§ **Items listed in a dataset**:
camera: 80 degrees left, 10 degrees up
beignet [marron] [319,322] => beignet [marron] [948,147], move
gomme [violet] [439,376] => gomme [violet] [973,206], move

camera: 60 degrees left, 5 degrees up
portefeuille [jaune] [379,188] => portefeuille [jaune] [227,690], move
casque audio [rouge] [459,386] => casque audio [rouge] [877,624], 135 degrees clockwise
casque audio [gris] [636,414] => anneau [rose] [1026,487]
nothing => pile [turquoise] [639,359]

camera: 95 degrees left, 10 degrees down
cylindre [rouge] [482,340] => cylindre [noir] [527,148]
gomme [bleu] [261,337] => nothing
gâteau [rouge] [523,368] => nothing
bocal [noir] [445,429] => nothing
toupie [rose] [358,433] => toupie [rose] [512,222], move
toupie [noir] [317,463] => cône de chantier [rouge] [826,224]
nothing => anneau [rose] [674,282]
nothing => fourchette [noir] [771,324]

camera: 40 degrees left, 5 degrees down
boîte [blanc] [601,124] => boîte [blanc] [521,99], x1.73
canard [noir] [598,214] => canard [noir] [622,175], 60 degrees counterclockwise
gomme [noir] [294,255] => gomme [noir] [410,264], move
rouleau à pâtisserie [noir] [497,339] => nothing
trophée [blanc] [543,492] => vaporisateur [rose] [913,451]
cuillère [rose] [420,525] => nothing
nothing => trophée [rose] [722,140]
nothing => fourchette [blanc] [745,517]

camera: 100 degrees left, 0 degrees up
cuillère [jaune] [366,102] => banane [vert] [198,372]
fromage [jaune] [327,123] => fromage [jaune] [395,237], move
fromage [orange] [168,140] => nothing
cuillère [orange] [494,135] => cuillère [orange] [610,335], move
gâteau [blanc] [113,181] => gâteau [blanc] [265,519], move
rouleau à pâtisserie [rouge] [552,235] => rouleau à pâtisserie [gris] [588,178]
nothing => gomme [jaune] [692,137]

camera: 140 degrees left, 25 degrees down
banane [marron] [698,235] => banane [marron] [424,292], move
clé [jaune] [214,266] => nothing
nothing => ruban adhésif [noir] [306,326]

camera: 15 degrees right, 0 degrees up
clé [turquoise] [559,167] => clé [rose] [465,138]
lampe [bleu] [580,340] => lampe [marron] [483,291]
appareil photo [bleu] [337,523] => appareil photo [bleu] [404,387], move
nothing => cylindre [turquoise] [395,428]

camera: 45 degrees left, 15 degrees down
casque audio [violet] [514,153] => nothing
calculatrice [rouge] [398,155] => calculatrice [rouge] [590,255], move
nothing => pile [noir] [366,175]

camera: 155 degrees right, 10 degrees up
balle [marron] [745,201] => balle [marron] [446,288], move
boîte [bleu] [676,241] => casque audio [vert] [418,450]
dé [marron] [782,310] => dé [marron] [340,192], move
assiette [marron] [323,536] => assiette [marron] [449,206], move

§ **The task**: Please repeat the data above verbatim, all of it.

§ **Answer section**:
camera: 80 degrees left, 10 degrees up
beignet [marron] [319,322] => beignet [marron] [948,147], move
gomme [violet] [439,376] => gomme [violet] [973,206], move

camera: 60 degrees left, 5 degrees up
portefeuille [jaune] [379,188] => portefeuille [jaune] [227,690], move
casque audio [rouge] [459,386] => casque audio [rouge] [877,624], 135 degrees clockwise
casque audio [gris] [636,414] => anneau [rose] [1026,487]
nothing => pile [turquoise] [639,359]

camera: 95 degrees left, 10 degrees down
cylindre [rouge] [482,340] => cylindre [noir] [527,148]
gomme [bleu] [261,337] => nothing
gâteau [rouge] [523,368] => nothing
bocal [noir] [445,429] => nothing
toupie [rose] [358,433] => toupie [rose] [512,222], move
toupie [noir] [317,463] => cône de chantier [rouge] [826,224]
nothing => anneau [rose] [674,282]
nothing => fourchette [noir] [771,324]

camera: 40 degrees left, 5 degrees down
boîte [blanc] [601,124] => boîte [blanc] [521,99], x1.73
canard [noir] [598,214] => canard [noir] [622,175], 60 degrees counterclockwise
gomme [noir] [294,255] => gomme [noir] [410,264], move
rouleau à pâtisserie [noir] [497,339] => nothing
trophée [blanc] [543,492] => vaporisateur [rose] [913,451]
cuillère [rose] [420,525] => nothing
nothing => trophée [rose] [722,140]
nothing => fourchette [blanc] [745,517]

camera: 100 degrees left, 0 degrees up
cuillère [jaune] [366,102] => banane [vert] [198,372]
fromage [jaune] [327,123] => fromage [jaune] [395,237], move
fromage [orange] [168,140] => nothing
cuillère [orange] [494,135] => cuillère [orange] [610,335], move
gâteau [blanc] [113,181] => gâteau [blanc] [265,519], move
rouleau à pâtisserie [rouge] [552,235] => rouleau à pâtisserie [gris] [588,178]
nothing => gomme [jaune] [692,137]

camera: 140 degrees left, 25 degrees down
banane [marron] [698,235] => banane [marron] [424,292], move
clé [jaune] [214,266] => nothing
nothing => ruban adhésif [noir] [306,326]

camera: 15 degrees right, 0 degrees up
clé [turquoise] [559,167] => clé [rose] [465,138]
lampe [bleu] [580,340] => lampe [marron] [483,291]
appareil photo [bleu] [337,523] => appareil photo [bleu] [404,387], move
nothing => cylindre [turquoise] [395,428]

camera: 45 degrees left, 15 degrees down
casque audio [violet] [514,153] => nothing
calculatrice [rouge] [398,155] => calculatrice [rouge] [590,255], move
nothing => pile [noir] [366,175]

camera: 155 degrees right, 10 degrees up
balle [marron] [745,201] => balle [marron] [446,288], move
boîte [bleu] [676,241] => casque audio [vert] [418,450]
dé [marron] [782,310] => dé [marron] [340,192], move
assiette [marron] [323,536] => assiette [marron] [449,206], move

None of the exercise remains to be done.